Exercise details: This exercise calls for copying every line below that holds the word "buffer".

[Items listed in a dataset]
------------------------------------------------------------

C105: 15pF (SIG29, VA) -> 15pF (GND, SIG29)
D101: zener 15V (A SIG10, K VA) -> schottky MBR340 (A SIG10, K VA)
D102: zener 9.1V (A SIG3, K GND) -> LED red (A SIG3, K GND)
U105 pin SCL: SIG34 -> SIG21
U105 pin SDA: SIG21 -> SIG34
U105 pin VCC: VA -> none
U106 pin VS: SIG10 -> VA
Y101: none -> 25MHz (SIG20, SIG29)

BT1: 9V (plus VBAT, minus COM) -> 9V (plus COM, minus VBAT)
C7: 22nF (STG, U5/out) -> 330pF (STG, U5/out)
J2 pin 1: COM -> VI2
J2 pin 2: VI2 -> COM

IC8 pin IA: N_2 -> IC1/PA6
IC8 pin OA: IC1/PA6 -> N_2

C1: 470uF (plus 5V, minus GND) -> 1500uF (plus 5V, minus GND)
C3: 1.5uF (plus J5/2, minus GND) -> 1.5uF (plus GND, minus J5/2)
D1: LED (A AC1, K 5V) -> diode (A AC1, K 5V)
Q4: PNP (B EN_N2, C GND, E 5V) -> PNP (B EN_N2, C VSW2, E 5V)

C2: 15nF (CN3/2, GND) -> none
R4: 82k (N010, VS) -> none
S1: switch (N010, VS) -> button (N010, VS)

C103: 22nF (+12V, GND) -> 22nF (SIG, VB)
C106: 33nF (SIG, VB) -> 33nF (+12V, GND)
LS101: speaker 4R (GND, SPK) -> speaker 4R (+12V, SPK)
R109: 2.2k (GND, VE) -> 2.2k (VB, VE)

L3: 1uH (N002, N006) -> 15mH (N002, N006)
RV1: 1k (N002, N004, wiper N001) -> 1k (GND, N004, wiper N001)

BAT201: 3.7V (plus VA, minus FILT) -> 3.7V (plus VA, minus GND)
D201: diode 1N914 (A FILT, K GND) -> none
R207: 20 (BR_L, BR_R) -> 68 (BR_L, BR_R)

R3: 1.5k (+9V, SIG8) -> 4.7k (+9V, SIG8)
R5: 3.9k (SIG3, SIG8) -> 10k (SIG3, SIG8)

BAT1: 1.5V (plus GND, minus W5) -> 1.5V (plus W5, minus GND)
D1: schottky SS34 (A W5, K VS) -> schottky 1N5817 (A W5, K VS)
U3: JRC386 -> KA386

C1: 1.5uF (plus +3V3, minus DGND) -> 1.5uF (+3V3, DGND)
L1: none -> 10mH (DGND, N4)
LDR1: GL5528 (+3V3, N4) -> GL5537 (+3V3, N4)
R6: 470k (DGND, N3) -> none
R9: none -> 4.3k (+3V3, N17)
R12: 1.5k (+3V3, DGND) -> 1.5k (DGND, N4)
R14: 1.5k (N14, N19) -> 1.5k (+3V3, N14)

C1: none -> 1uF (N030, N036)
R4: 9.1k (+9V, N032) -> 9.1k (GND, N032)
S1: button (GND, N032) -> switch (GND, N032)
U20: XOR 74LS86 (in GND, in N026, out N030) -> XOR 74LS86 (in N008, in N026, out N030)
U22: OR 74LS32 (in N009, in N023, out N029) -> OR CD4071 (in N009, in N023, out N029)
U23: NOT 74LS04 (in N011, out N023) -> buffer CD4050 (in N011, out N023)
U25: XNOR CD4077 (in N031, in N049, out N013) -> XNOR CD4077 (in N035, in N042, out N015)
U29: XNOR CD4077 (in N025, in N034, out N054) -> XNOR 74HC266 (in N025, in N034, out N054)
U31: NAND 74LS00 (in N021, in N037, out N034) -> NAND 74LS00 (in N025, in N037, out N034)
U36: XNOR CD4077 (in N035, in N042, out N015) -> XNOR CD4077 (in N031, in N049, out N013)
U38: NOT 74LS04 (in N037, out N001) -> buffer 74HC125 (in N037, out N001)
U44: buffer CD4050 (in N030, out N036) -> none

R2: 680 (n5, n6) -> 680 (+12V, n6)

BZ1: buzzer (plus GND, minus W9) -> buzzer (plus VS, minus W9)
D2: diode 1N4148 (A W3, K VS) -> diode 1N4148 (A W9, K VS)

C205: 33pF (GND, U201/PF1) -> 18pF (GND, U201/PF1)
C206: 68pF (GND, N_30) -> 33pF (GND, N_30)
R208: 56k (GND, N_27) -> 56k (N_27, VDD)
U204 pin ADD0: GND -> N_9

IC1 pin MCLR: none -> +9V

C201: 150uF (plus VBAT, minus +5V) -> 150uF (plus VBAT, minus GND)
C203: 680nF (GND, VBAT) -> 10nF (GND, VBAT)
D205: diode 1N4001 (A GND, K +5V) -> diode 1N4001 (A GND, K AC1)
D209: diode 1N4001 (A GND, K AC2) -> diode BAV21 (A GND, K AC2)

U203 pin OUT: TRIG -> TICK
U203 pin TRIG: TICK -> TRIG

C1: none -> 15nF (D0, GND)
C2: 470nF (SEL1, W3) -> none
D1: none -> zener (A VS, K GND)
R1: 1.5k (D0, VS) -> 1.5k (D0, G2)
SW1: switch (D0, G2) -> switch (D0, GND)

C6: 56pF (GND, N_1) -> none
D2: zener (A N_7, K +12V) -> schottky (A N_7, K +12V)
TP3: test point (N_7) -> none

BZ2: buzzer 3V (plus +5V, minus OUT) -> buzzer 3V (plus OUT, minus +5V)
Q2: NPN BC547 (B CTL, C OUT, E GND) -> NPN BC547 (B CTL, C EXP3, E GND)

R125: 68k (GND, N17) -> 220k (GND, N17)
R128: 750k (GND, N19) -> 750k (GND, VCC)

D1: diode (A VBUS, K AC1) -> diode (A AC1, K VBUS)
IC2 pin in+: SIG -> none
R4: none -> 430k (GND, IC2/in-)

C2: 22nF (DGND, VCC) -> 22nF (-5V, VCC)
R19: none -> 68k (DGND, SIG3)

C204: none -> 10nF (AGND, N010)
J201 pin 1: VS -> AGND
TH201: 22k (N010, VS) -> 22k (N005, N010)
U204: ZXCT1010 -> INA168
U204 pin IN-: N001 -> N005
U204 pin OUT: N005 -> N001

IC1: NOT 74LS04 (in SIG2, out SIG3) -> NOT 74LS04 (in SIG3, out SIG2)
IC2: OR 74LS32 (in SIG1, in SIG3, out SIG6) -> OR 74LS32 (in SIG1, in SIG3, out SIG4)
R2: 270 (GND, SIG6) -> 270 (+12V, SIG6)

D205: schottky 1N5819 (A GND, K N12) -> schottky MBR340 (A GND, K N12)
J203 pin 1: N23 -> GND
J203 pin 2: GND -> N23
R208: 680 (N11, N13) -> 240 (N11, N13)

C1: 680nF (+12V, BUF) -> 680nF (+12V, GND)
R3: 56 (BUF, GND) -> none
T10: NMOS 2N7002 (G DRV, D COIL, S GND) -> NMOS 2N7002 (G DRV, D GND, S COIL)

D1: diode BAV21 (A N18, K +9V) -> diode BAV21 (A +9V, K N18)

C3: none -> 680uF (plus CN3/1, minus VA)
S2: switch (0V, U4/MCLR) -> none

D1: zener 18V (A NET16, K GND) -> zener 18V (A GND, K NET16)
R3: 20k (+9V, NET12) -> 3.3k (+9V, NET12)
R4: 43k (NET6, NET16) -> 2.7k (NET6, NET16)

------------------------------------------------------------

Answer to this problem:
U23: NOT 74LS04 (in N011, out N023) -> buffer CD4050 (in N011, out N023)
U38: NOT 74LS04 (in N037, out N001) -> buffer 74HC125 (in N037, out N001)
U44: buffer CD4050 (in N030, out N036) -> none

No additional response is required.